Required action »
Each line of the records must appear in your answer exactly, with no pictures.

[Detected change data]
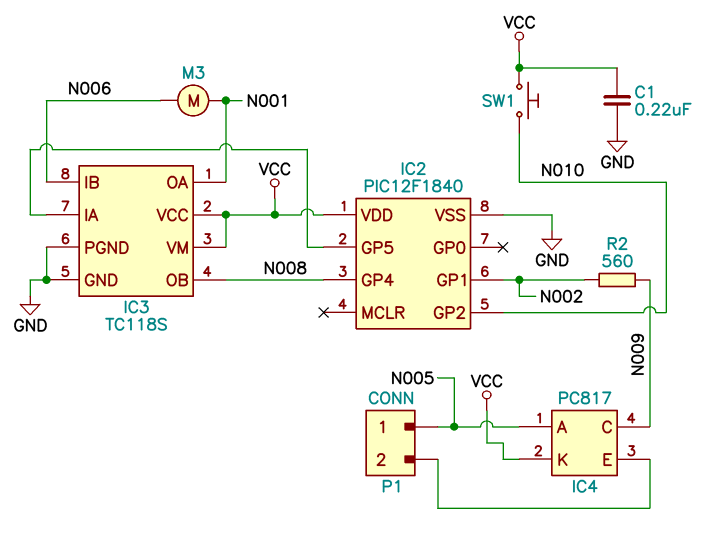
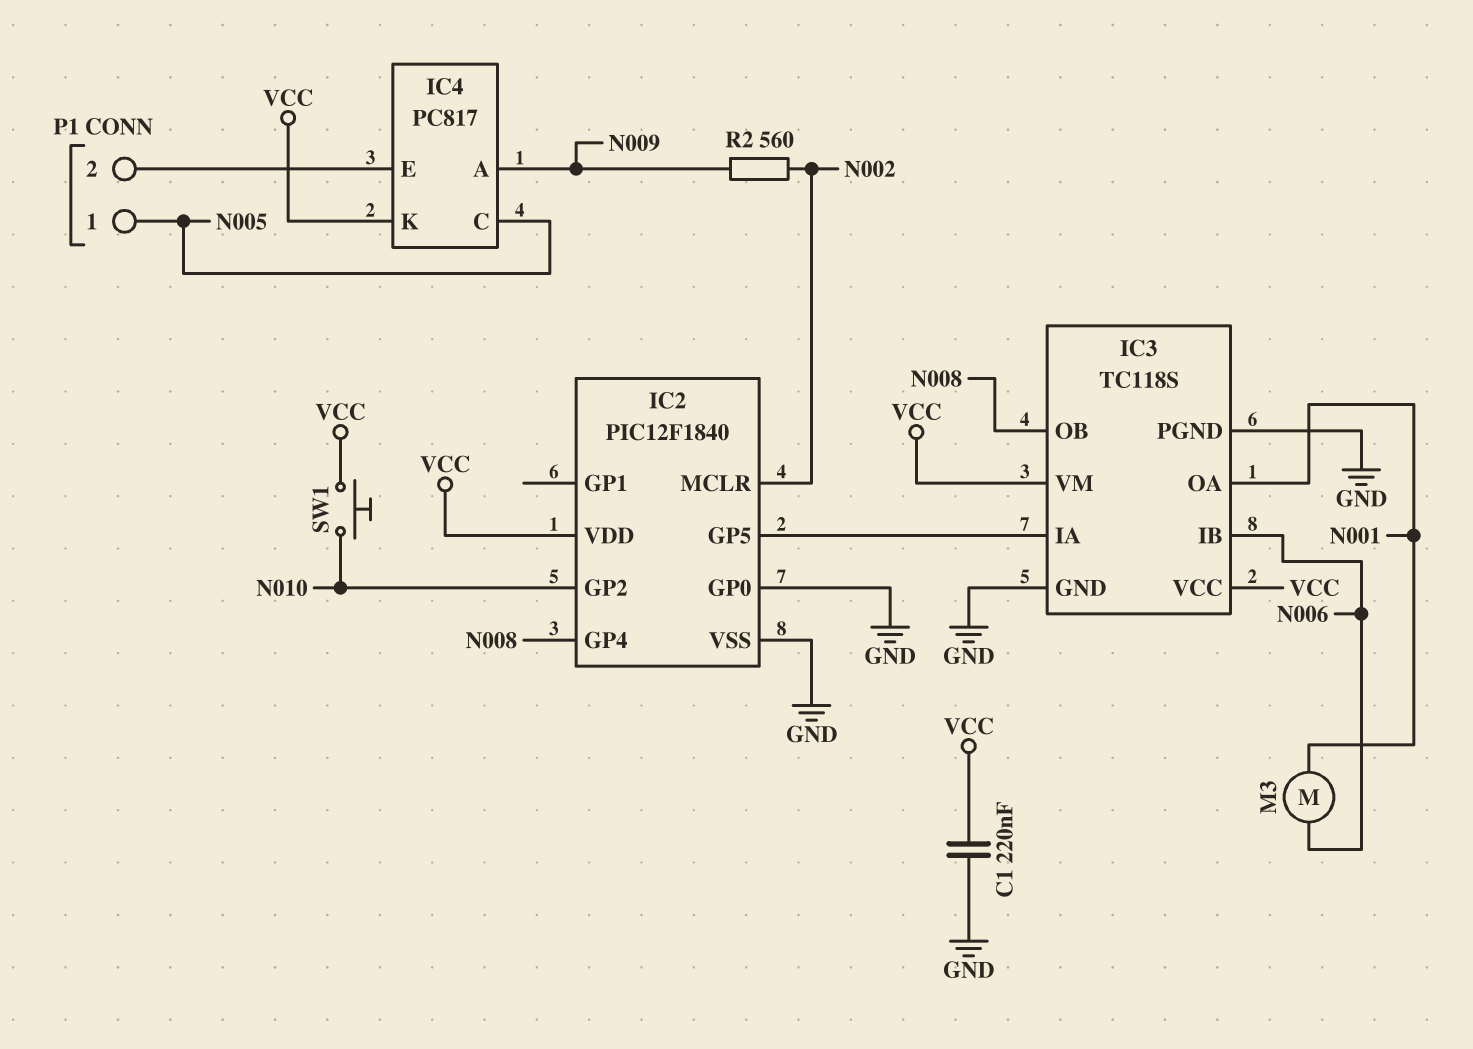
IC2 pin GP0: none -> GND
IC2 pin GP1: N002 -> none
IC2 pin MCLR: none -> N002
IC4 pin A: N005 -> N009
IC4 pin C: N009 -> N005

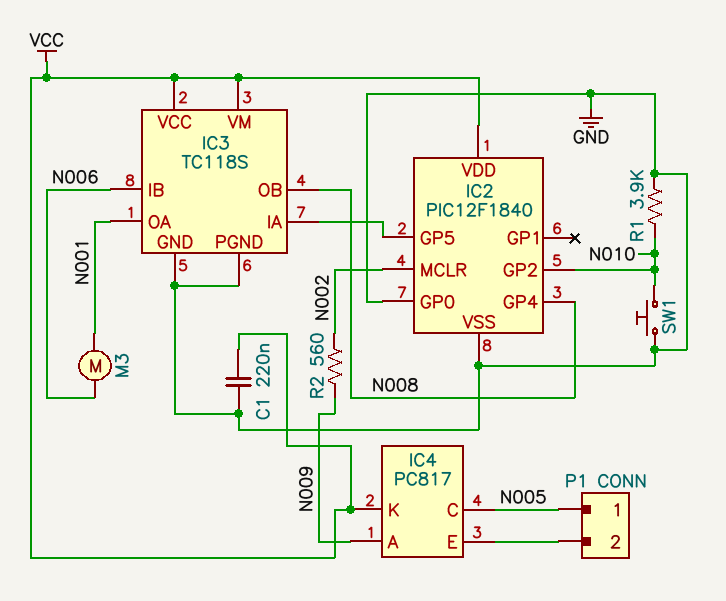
R1: none -> 3.9k (GND, N010)
SW1: button (N010, VCC) -> button (GND, N010)

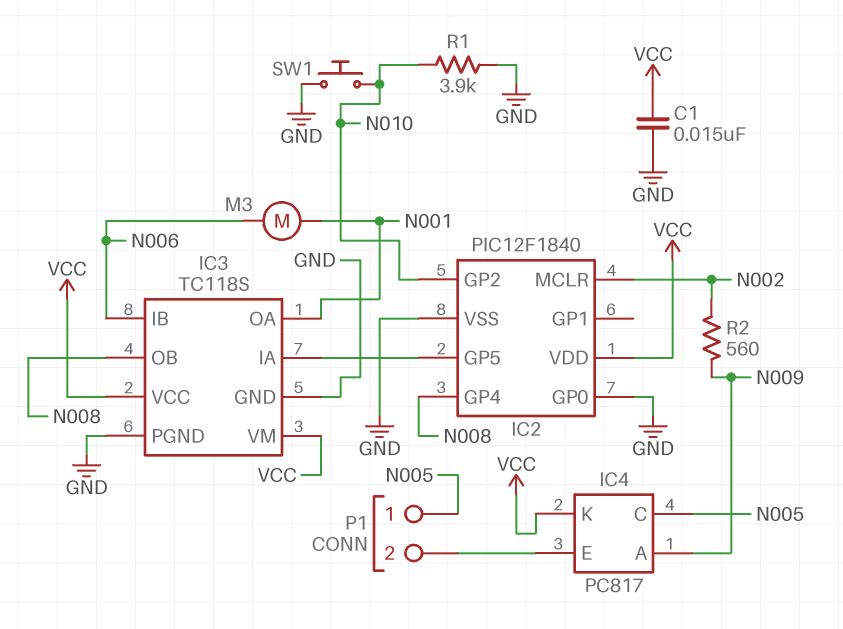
C1: 220nF (GND, VCC) -> 15nF (GND, VCC)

Solution to the exercise »
IC2 pin GP0: none -> GND
IC2 pin GP1: N002 -> none
IC2 pin MCLR: none -> N002
IC4 pin A: N005 -> N009
IC4 pin C: N009 -> N005

R1: none -> 3.9k (GND, N010)
SW1: button (N010, VCC) -> button (GND, N010)

C1: 220nF (GND, VCC) -> 15nF (GND, VCC)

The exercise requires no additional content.